• Exercise data:

◇ ◇ ◇

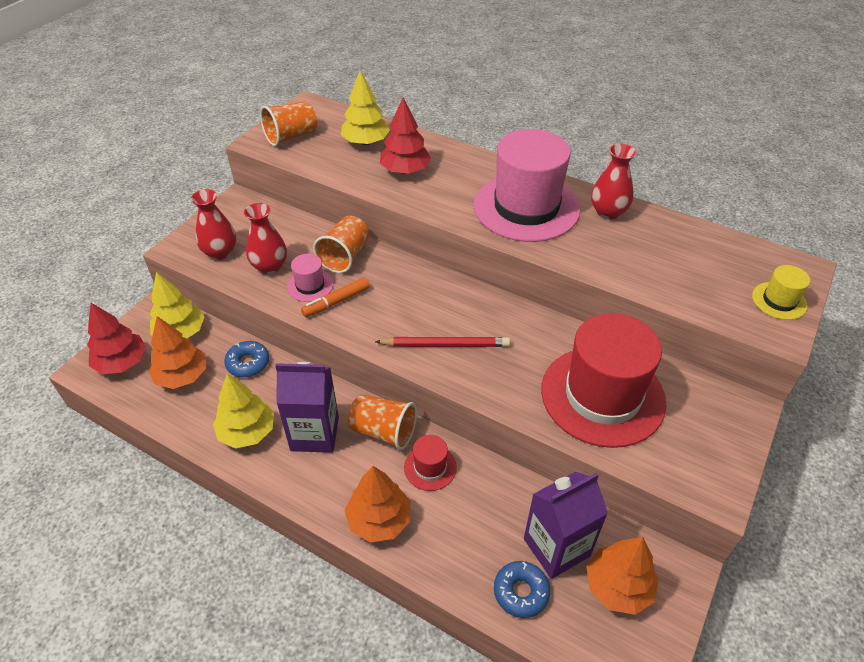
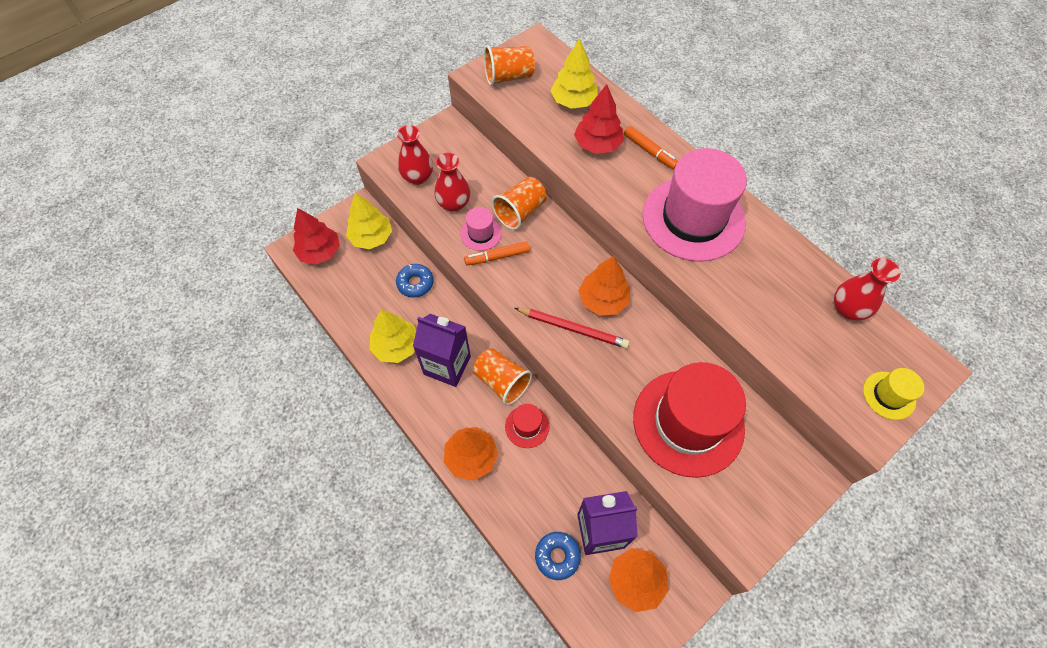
camera: 20 degrees right, 15 degrees up
(182, 376) = (362, 279): orange tree -> orange tree (603, 300)
(459, 165) = (650, 151): none -> orange marker
(608, 212) = (769, 246): red vase -> red vase (847, 309)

◇ ◇ ◇

• Task directions: Wherever the string "orange" shows up in the material, copy the line that holds it.

• Task answer:
(182, 376) = (362, 279): orange tree -> orange tree (603, 300)
(459, 165) = (650, 151): none -> orange marker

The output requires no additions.